# Source data
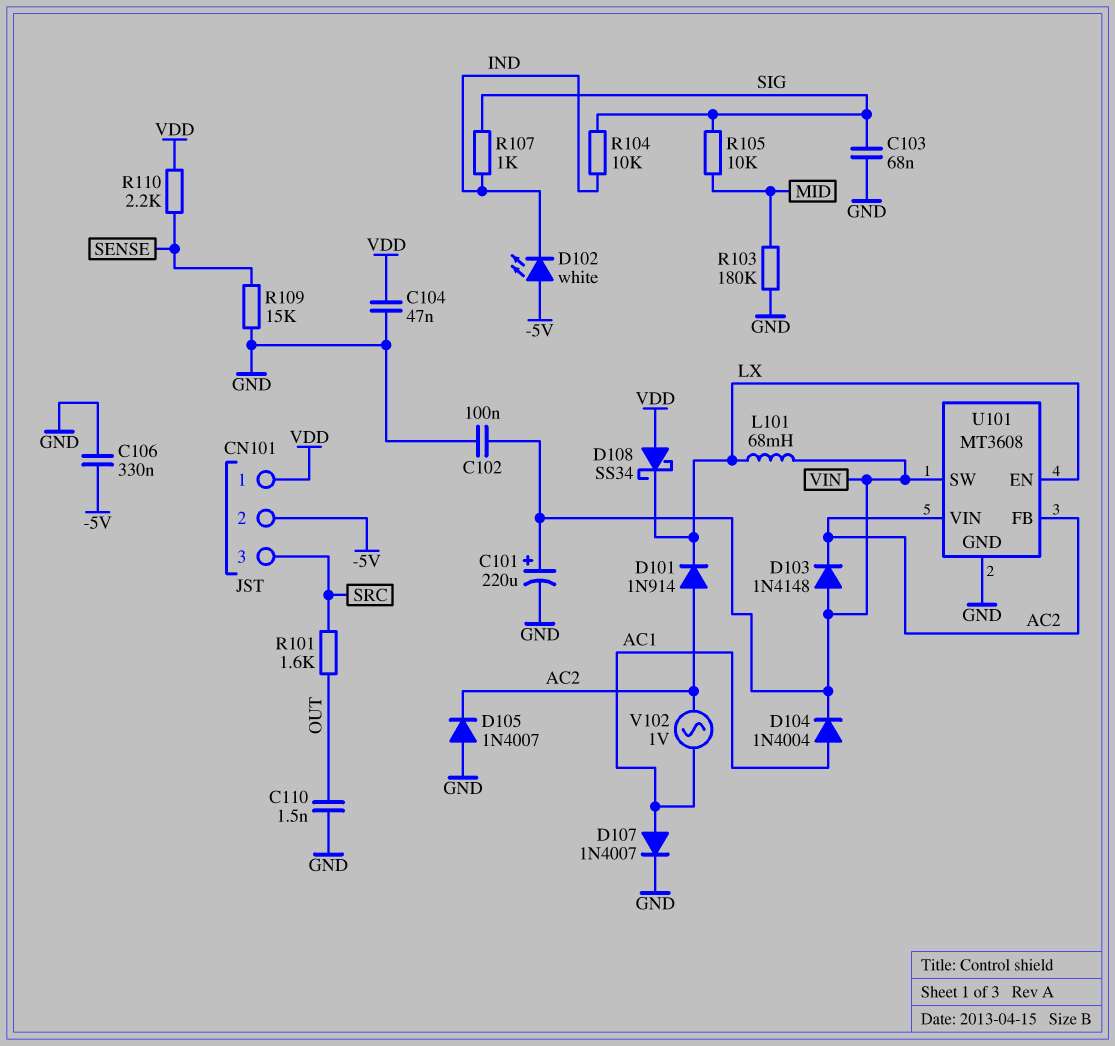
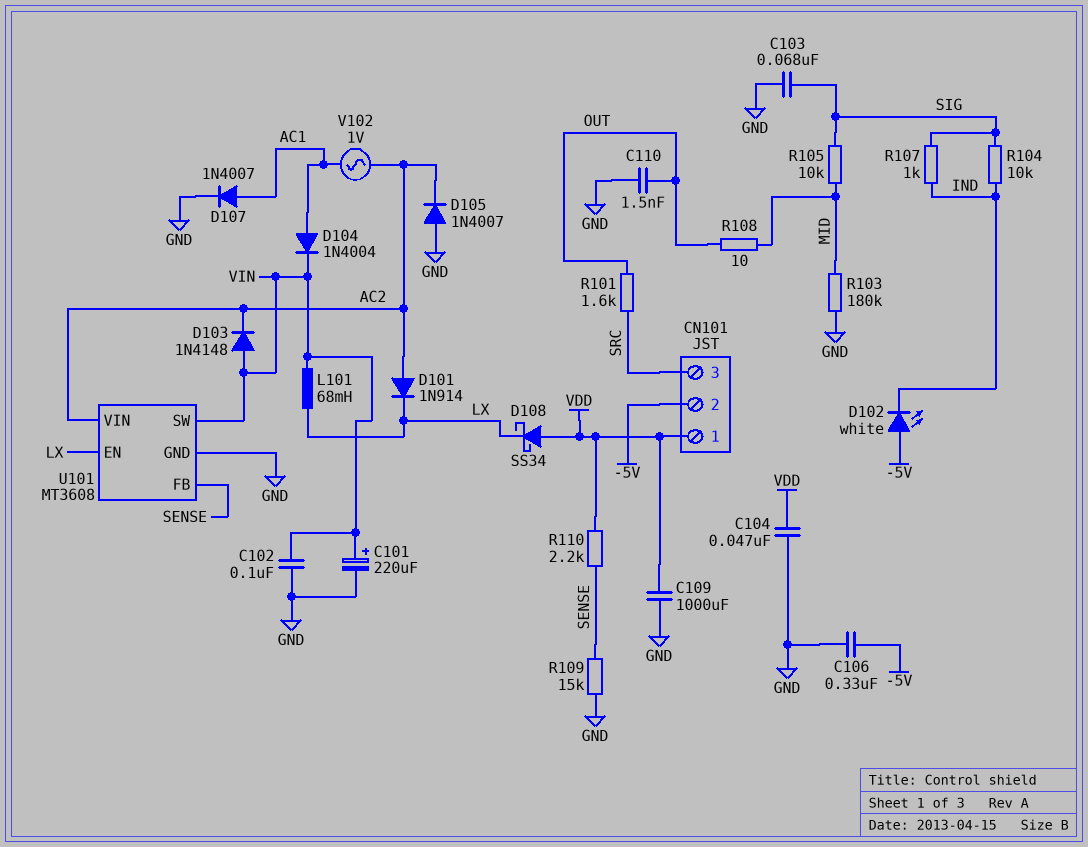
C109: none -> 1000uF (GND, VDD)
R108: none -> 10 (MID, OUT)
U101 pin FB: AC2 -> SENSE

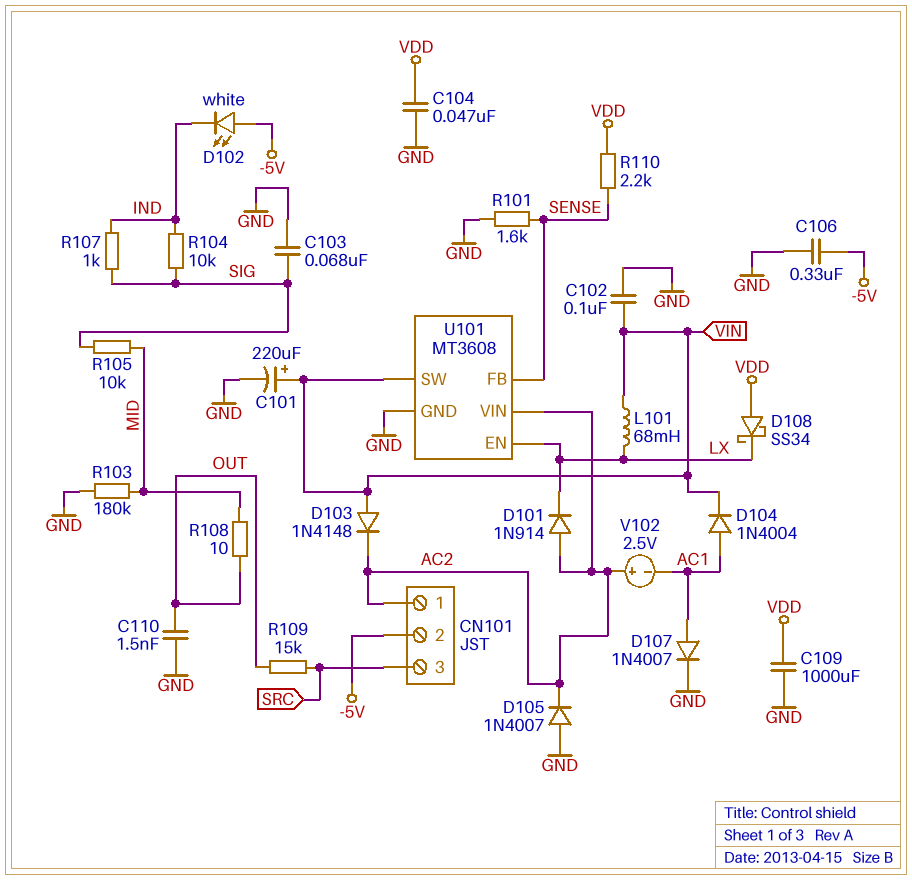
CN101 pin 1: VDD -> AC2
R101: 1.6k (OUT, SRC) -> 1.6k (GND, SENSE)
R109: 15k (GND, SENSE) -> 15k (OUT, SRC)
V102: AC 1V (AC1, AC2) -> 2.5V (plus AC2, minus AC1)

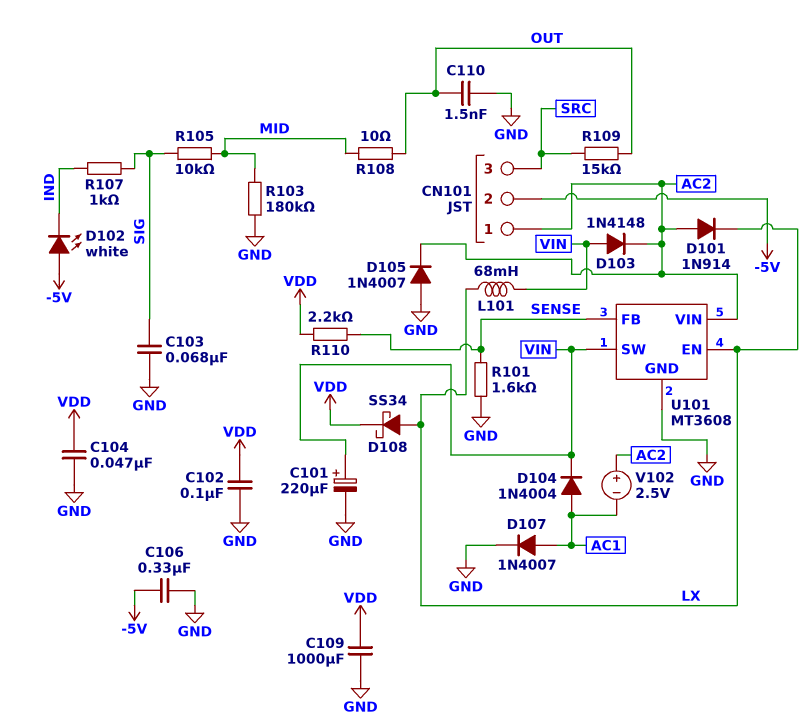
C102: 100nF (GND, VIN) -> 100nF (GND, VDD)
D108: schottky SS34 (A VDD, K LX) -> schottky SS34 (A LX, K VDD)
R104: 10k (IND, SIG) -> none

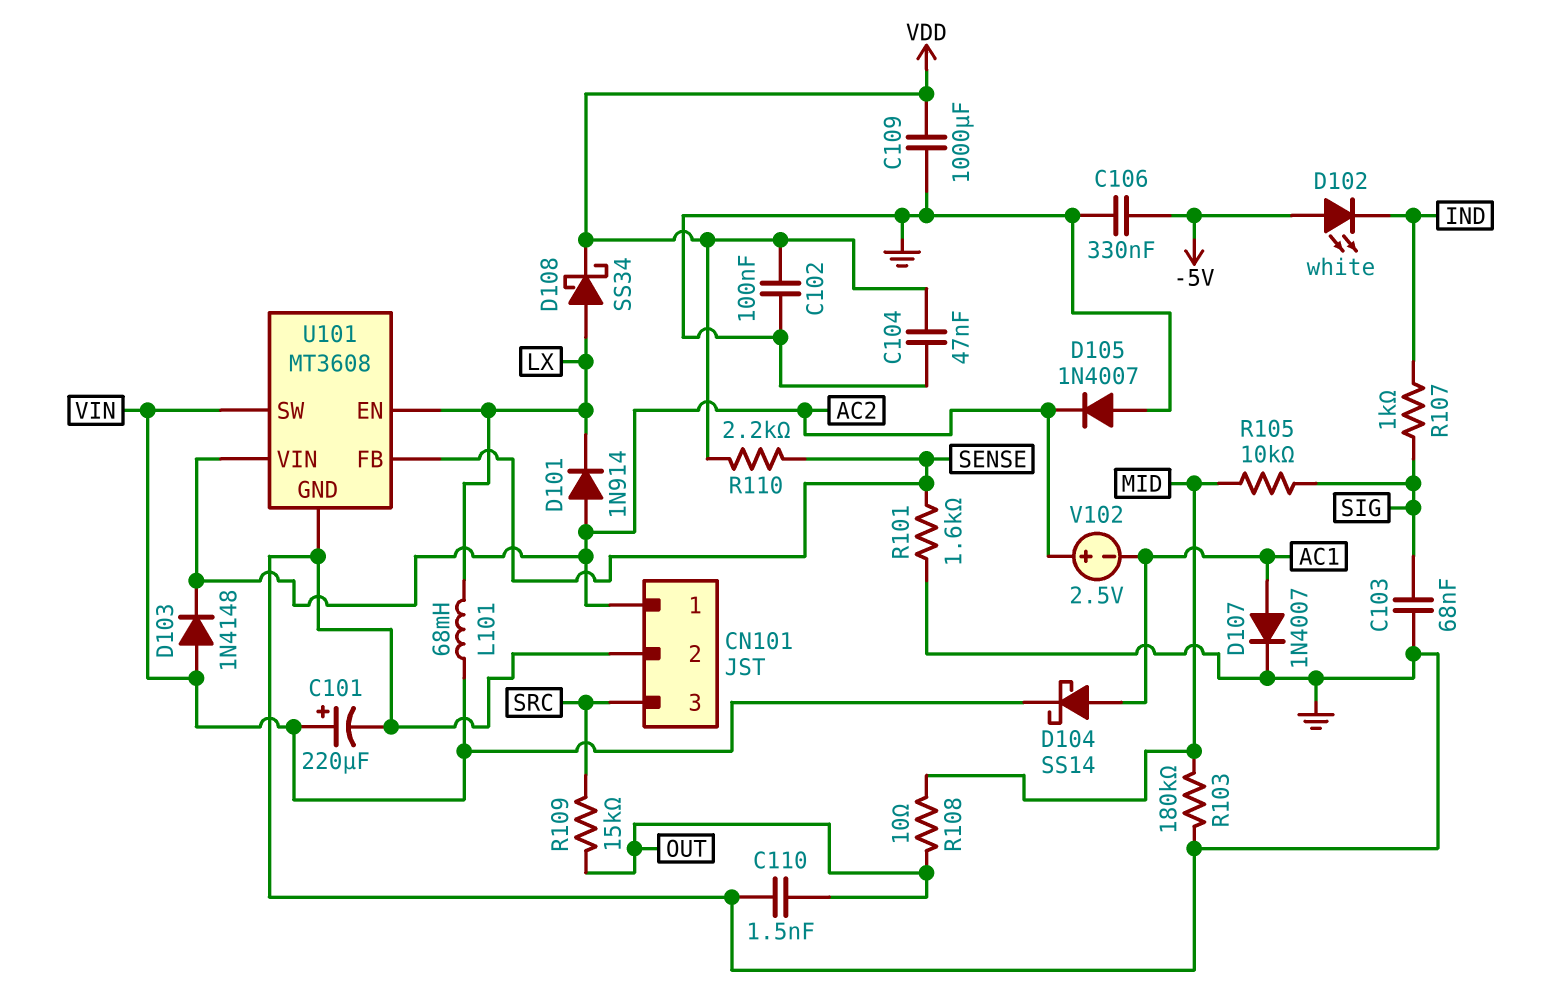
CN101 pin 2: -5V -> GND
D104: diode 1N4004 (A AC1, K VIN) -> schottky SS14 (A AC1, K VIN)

# Work order
All lines with the word "schottky" must be located in the data and copied.

# Reply
D108: schottky SS34 (A VDD, K LX) -> schottky SS34 (A LX, K VDD)
D104: diode 1N4004 (A AC1, K VIN) -> schottky SS14 (A AC1, K VIN)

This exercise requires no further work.